Task brief: Every line below that mentions the word "BARO" should be copied out.
Start of Block
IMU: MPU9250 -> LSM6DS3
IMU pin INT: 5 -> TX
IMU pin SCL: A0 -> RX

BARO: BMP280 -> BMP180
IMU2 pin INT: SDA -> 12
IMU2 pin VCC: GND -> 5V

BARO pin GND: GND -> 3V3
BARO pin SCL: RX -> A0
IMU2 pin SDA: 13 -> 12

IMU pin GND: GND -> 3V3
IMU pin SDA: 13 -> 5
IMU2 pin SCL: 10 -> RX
End of Block
Start of Block
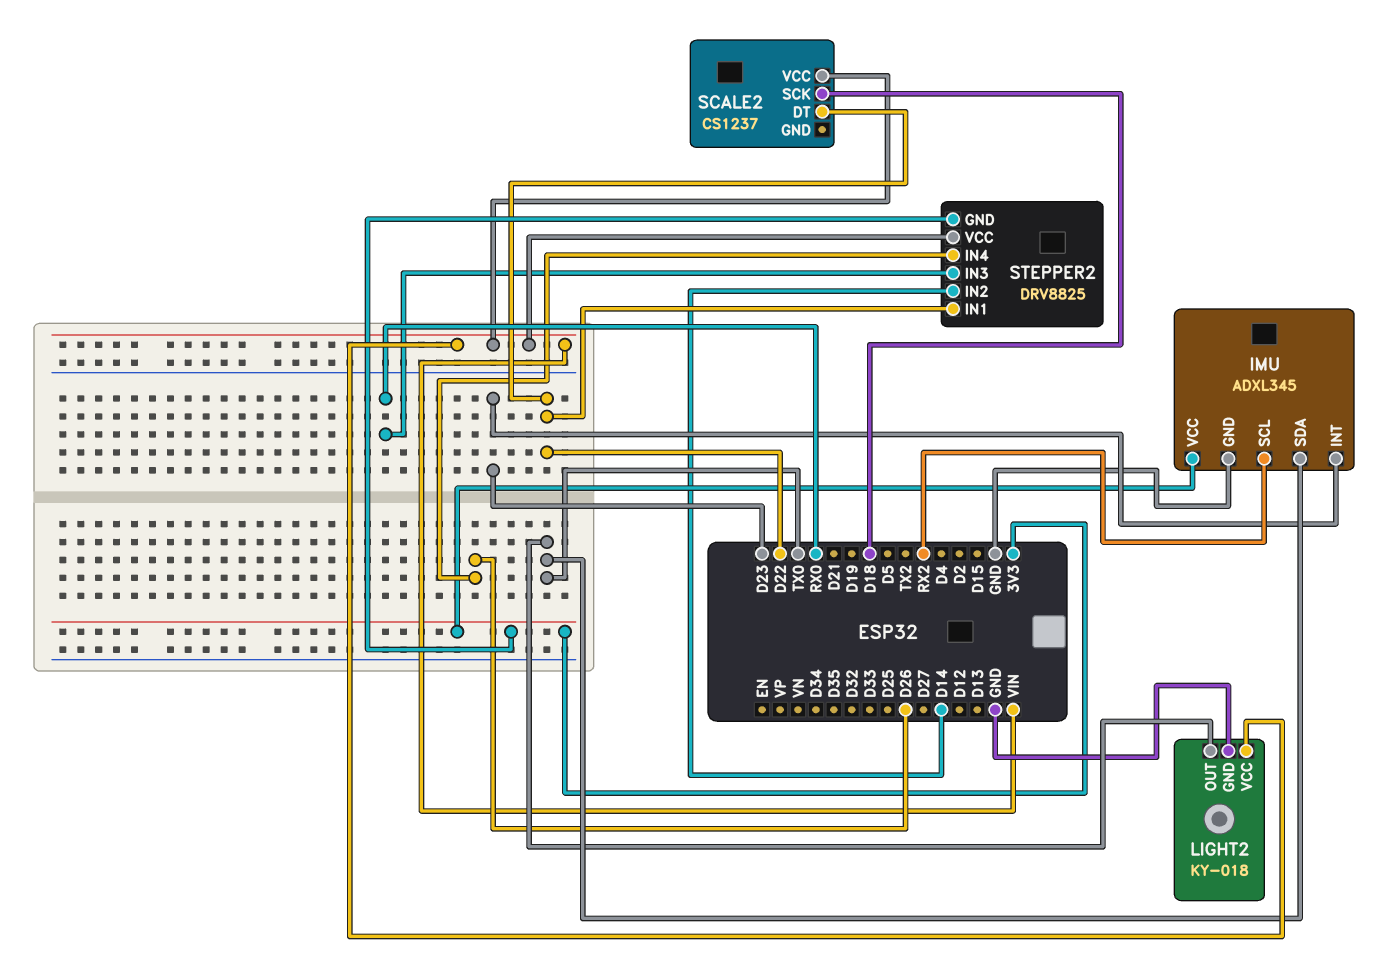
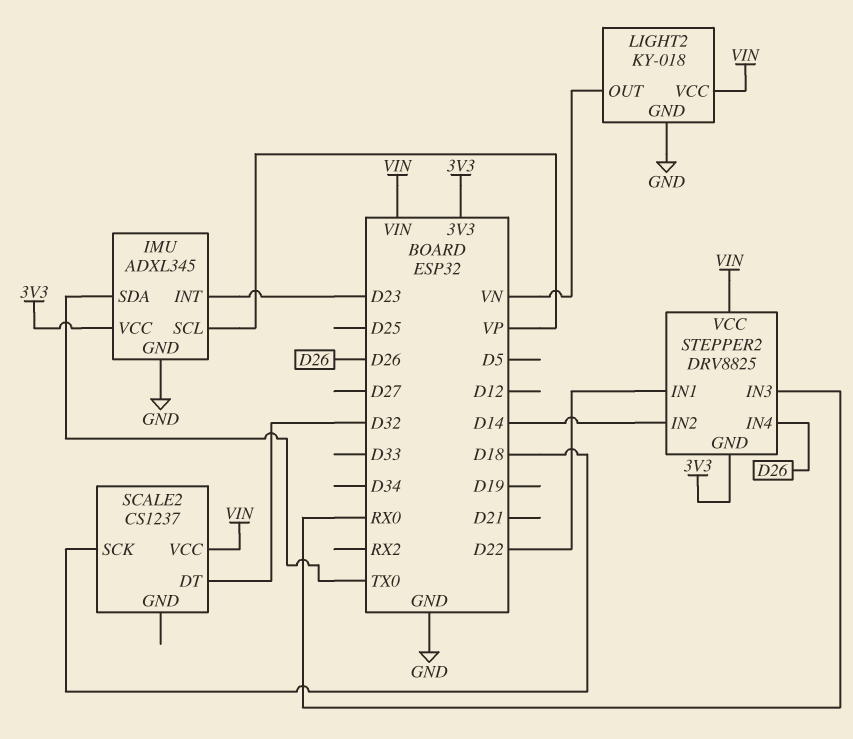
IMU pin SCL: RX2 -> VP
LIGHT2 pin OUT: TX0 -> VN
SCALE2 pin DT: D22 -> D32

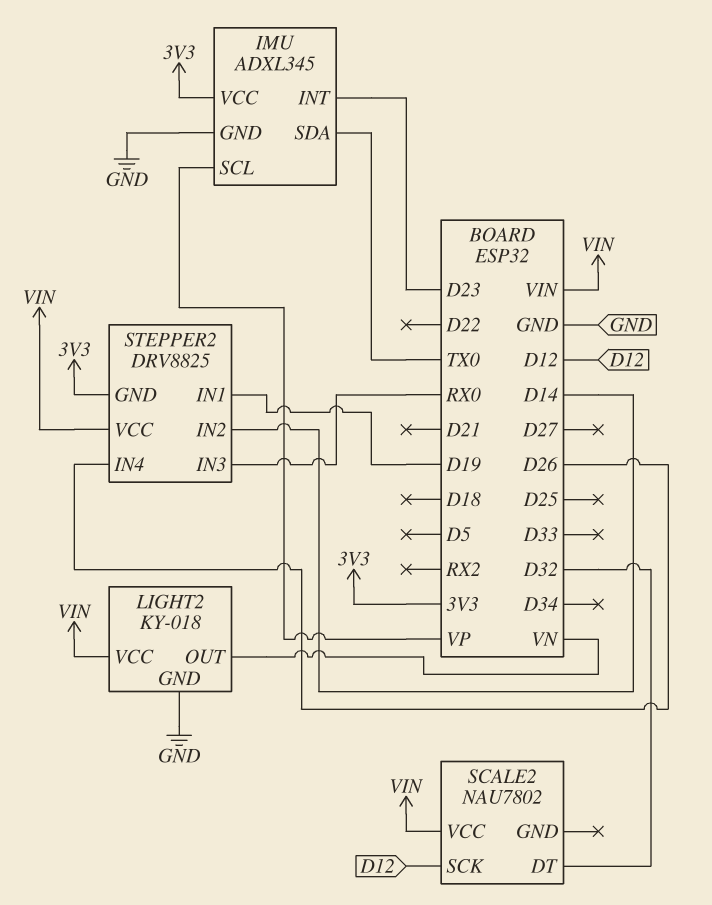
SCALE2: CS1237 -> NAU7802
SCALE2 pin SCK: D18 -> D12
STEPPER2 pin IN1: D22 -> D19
End of Block
Start of Block
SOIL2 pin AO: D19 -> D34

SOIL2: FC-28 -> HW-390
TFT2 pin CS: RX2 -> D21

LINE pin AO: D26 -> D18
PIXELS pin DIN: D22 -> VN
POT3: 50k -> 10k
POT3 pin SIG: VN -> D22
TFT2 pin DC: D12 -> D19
End of Block
Exercise result:
BARO: BMP280 -> BMP180
BARO pin GND: GND -> 3V3
BARO pin SCL: RX -> A0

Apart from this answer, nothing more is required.